● What to do: Quote the entries below from the line with "V1: AC 120V" through the line with "C13: 68nF (GND, RC) -> none", both ends included, and only those lines.

[Content revision data]
■ ■ ■ ■ ■ ■ ■

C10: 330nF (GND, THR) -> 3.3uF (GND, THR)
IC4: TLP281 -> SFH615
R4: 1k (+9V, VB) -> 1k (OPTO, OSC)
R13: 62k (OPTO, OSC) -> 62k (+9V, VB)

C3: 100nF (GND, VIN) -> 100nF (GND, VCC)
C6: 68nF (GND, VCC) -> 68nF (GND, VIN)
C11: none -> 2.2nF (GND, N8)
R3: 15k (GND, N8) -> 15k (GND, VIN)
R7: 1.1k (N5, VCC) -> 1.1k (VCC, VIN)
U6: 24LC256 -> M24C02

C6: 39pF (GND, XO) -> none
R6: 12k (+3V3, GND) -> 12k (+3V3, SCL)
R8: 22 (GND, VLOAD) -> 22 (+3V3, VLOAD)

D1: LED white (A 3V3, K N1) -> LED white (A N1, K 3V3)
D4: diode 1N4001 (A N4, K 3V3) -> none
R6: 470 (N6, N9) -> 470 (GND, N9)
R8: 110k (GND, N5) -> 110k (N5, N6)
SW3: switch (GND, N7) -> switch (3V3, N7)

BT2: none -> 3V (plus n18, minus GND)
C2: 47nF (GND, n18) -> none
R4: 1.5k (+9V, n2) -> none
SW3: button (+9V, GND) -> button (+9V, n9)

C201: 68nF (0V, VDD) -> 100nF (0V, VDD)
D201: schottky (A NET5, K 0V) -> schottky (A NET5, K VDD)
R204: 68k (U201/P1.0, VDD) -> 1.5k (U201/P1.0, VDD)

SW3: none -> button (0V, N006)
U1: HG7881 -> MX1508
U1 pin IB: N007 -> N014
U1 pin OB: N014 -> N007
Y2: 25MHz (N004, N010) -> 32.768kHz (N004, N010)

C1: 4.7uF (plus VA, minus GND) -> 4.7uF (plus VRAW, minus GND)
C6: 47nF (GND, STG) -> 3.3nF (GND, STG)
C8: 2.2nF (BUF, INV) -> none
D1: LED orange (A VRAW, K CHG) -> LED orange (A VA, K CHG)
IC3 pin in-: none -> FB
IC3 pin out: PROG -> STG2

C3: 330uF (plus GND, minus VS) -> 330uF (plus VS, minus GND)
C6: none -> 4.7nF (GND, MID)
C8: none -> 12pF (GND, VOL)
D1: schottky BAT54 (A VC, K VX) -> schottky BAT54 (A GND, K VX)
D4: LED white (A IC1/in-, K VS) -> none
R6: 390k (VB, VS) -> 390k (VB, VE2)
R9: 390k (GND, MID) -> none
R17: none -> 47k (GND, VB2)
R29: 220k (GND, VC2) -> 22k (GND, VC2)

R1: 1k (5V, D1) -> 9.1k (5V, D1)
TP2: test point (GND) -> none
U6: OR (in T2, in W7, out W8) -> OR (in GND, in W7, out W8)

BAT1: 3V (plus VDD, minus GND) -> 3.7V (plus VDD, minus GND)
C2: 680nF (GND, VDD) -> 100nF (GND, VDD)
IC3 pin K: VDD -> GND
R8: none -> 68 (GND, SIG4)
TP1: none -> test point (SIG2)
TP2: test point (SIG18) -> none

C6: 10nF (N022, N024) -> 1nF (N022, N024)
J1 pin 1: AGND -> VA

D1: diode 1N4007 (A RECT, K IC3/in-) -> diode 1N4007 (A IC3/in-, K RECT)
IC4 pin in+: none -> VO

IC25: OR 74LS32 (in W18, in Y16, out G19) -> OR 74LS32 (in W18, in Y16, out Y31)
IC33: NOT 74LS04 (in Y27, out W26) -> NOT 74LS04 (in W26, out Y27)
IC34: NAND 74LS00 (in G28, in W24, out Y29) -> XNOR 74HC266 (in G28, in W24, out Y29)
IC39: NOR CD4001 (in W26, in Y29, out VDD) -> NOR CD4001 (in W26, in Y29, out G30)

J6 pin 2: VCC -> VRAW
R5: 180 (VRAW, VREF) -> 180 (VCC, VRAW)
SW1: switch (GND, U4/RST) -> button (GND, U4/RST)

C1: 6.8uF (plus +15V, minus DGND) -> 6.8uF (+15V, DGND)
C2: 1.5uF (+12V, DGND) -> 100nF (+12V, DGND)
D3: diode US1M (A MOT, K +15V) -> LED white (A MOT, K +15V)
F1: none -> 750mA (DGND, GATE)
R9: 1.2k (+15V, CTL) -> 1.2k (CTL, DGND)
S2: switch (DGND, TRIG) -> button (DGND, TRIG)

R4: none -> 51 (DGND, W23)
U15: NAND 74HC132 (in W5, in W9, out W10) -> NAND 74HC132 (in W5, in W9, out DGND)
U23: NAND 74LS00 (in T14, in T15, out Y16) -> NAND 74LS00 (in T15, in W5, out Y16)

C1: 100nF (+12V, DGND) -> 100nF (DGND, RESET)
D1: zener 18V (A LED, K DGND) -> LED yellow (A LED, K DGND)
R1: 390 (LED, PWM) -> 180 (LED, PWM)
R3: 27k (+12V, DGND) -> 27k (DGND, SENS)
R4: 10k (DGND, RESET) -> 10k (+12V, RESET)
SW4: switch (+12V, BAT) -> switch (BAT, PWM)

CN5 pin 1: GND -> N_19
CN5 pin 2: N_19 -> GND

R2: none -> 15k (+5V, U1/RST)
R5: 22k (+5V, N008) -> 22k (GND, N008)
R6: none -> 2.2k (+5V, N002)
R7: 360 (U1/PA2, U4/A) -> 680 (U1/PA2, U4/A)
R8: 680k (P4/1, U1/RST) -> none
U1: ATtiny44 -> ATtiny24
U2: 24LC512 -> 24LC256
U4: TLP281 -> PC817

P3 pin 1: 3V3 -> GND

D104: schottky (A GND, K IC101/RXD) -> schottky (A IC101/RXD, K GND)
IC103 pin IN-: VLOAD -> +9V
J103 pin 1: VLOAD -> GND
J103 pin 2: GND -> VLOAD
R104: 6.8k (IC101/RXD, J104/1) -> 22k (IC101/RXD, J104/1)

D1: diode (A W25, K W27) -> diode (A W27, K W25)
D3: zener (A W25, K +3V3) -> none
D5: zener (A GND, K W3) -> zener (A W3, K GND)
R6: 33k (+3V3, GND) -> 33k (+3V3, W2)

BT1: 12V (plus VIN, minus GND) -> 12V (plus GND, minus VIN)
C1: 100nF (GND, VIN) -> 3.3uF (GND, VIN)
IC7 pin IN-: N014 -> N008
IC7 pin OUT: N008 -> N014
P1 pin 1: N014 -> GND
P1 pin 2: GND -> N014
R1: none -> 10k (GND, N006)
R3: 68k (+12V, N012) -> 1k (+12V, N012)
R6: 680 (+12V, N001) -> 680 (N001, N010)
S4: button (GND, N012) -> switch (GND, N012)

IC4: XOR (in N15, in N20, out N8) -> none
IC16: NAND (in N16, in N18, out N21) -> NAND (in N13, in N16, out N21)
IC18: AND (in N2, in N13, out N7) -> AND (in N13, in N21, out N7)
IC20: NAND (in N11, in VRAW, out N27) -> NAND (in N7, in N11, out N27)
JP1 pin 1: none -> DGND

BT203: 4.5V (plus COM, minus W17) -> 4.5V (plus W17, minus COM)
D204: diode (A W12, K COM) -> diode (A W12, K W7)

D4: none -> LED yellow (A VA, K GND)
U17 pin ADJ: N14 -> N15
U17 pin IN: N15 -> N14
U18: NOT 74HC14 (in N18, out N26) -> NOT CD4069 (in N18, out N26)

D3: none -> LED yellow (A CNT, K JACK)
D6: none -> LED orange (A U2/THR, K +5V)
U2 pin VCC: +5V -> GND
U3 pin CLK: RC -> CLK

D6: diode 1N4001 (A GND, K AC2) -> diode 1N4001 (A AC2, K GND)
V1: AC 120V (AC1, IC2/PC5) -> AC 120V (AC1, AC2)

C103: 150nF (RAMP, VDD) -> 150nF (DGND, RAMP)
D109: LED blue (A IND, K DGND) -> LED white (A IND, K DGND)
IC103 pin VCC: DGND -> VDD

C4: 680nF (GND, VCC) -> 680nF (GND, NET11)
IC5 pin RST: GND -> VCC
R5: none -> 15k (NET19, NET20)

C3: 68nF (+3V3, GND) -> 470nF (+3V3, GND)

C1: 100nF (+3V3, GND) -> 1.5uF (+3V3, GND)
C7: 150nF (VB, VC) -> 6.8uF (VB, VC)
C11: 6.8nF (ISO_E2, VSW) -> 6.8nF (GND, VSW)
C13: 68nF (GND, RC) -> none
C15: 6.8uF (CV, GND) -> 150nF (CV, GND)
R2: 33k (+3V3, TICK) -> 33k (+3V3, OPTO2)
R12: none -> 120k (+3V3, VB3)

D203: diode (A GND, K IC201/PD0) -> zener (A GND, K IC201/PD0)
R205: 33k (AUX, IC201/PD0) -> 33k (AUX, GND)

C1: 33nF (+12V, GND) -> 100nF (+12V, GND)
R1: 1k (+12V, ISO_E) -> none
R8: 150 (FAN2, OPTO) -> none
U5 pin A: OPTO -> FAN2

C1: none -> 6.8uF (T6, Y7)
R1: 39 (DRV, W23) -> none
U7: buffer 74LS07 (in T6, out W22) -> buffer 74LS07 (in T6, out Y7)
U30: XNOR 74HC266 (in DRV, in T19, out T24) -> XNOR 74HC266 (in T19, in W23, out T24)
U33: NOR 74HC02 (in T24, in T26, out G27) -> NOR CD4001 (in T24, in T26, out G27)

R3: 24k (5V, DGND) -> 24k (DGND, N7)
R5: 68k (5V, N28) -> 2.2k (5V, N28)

■ ■ ■ ■ ■ ■ ■

● Result of the task:
V1: AC 120V (AC1, IC2/PC5) -> AC 120V (AC1, AC2)

C103: 150nF (RAMP, VDD) -> 150nF (DGND, RAMP)
D109: LED blue (A IND, K DGND) -> LED white (A IND, K DGND)
IC103 pin VCC: DGND -> VDD

C4: 680nF (GND, VCC) -> 680nF (GND, NET11)
IC5 pin RST: GND -> VCC
R5: none -> 15k (NET19, NET20)

C3: 68nF (+3V3, GND) -> 470nF (+3V3, GND)

C1: 100nF (+3V3, GND) -> 1.5uF (+3V3, GND)
C7: 150nF (VB, VC) -> 6.8uF (VB, VC)
C11: 6.8nF (ISO_E2, VSW) -> 6.8nF (GND, VSW)
C13: 68nF (GND, RC) -> none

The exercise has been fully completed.